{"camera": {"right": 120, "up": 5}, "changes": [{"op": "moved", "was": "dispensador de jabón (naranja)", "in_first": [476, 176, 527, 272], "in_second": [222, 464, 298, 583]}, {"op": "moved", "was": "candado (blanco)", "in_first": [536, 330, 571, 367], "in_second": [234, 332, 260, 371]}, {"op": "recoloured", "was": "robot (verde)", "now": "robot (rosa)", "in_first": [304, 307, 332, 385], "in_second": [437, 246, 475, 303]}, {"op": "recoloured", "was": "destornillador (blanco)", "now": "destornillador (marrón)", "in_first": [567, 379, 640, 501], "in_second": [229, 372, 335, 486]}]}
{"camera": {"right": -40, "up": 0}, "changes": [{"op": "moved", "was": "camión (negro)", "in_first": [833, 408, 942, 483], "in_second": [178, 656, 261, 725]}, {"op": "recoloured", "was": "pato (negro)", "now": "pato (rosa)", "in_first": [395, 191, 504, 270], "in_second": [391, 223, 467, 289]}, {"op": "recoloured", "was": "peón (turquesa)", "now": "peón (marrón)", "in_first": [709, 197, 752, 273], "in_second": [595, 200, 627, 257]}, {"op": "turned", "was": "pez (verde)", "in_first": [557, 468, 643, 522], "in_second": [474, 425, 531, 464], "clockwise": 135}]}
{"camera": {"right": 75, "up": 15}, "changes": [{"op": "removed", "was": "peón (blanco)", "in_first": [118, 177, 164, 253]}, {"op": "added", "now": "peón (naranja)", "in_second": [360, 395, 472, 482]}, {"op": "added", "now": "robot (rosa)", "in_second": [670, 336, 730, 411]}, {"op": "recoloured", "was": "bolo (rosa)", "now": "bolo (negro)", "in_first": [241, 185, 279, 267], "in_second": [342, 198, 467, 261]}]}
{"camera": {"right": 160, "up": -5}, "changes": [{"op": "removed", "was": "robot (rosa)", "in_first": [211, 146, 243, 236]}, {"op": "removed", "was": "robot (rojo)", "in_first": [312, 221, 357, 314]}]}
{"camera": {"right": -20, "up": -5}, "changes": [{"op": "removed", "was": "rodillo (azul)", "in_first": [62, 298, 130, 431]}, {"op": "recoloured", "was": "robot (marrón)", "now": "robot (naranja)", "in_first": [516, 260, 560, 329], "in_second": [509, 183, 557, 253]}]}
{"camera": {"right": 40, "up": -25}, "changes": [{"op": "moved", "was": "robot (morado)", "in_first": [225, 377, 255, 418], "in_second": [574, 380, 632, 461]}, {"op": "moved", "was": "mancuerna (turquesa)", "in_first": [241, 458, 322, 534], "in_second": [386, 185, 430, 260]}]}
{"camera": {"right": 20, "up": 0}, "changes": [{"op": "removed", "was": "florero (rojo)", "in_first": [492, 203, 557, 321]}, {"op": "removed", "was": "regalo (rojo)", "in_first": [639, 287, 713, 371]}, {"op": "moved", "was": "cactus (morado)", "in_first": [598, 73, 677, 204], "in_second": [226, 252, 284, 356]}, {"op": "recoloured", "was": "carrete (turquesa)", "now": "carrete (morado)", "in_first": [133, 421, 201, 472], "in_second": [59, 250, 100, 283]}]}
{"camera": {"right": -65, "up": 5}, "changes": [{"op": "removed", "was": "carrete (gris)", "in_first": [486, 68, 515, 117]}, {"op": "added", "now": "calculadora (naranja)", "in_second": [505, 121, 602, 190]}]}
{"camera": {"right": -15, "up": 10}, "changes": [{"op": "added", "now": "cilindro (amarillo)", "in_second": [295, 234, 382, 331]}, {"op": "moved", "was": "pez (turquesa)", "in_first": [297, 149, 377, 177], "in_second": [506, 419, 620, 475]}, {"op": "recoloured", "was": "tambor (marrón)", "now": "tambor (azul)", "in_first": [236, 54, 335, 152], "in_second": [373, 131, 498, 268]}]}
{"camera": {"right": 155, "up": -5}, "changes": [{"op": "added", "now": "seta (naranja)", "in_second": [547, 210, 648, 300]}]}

AIM OF THE EXERCISE: A faithful copy of the whole listing is needed.

RESPONSE BELOW:
{"camera": {"right": 120, "up": 5}, "changes": [{"op": "moved", "was": "dispensador de jabón (naranja)", "in_first": [476, 176, 527, 272], "in_second": [222, 464, 298, 583]}, {"op": "moved", "was": "candado (blanco)", "in_first": [536, 330, 571, 367], "in_second": [234, 332, 260, 371]}, {"op": "recoloured", "was": "robot (verde)", "now": "robot (rosa)", "in_first": [304, 307, 332, 385], "in_second": [437, 246, 475, 303]}, {"op": "recoloured", "was": "destornillador (blanco)", "now": "destornillador (marrón)", "in_first": [567, 379, 640, 501], "in_second": [229, 372, 335, 486]}]}
{"camera": {"right": -40, "up": 0}, "changes": [{"op": "moved", "was": "camión (negro)", "in_first": [833, 408, 942, 483], "in_second": [178, 656, 261, 725]}, {"op": "recoloured", "was": "pato (negro)", "now": "pato (rosa)", "in_first": [395, 191, 504, 270], "in_second": [391, 223, 467, 289]}, {"op": "recoloured", "was": "peón (turquesa)", "now": "peón (marrón)", "in_first": [709, 197, 752, 273], "in_second": [595, 200, 627, 257]}, {"op": "turned", "was": "pez (verde)", "in_first": [557, 468, 643, 522], "in_second": [474, 425, 531, 464], "clockwise": 135}]}
{"camera": {"right": 75, "up": 15}, "changes": [{"op": "removed", "was": "peón (blanco)", "in_first": [118, 177, 164, 253]}, {"op": "added", "now": "peón (naranja)", "in_second": [360, 395, 472, 482]}, {"op": "added", "now": "robot (rosa)", "in_second": [670, 336, 730, 411]}, {"op": "recoloured", "was": "bolo (rosa)", "now": "bolo (negro)", "in_first": [241, 185, 279, 267], "in_second": [342, 198, 467, 261]}]}
{"camera": {"right": 160, "up": -5}, "changes": [{"op": "removed", "was": "robot (rosa)", "in_first": [211, 146, 243, 236]}, {"op": "removed", "was": "robot (rojo)", "in_first": [312, 221, 357, 314]}]}
{"camera": {"right": -20, "up": -5}, "changes": [{"op": "removed", "was": "rodillo (azul)", "in_first": [62, 298, 130, 431]}, {"op": "recoloured", "was": "robot (marrón)", "now": "robot (naranja)", "in_first": [516, 260, 560, 329], "in_second": [509, 183, 557, 253]}]}
{"camera": {"right": 40, "up": -25}, "changes": [{"op": "moved", "was": "robot (morado)", "in_first": [225, 377, 255, 418], "in_second": [574, 380, 632, 461]}, {"op": "moved", "was": "mancuerna (turquesa)", "in_first": [241, 458, 322, 534], "in_second": [386, 185, 430, 260]}]}
{"camera": {"right": 20, "up": 0}, "changes": [{"op": "removed", "was": "florero (rojo)", "in_first": [492, 203, 557, 321]}, {"op": "removed", "was": "regalo (rojo)", "in_first": [639, 287, 713, 371]}, {"op": "moved", "was": "cactus (morado)", "in_first": [598, 73, 677, 204], "in_second": [226, 252, 284, 356]}, {"op": "recoloured", "was": "carrete (turquesa)", "now": "carrete (morado)", "in_first": [133, 421, 201, 472], "in_second": [59, 250, 100, 283]}]}
{"camera": {"right": -65, "up": 5}, "changes": [{"op": "removed", "was": "carrete (gris)", "in_first": [486, 68, 515, 117]}, {"op": "added", "now": "calculadora (naranja)", "in_second": [505, 121, 602, 190]}]}
{"camera": {"right": -15, "up": 10}, "changes": [{"op": "added", "now": "cilindro (amarillo)", "in_second": [295, 234, 382, 331]}, {"op": "moved", "was": "pez (turquesa)", "in_first": [297, 149, 377, 177], "in_second": [506, 419, 620, 475]}, {"op": "recoloured", "was": "tambor (marrón)", "now": "tambor (azul)", "in_first": [236, 54, 335, 152], "in_second": [373, 131, 498, 268]}]}
{"camera": {"right": 155, "up": -5}, "changes": [{"op": "added", "now": "seta (naranja)", "in_second": [547, 210, 648, 300]}]}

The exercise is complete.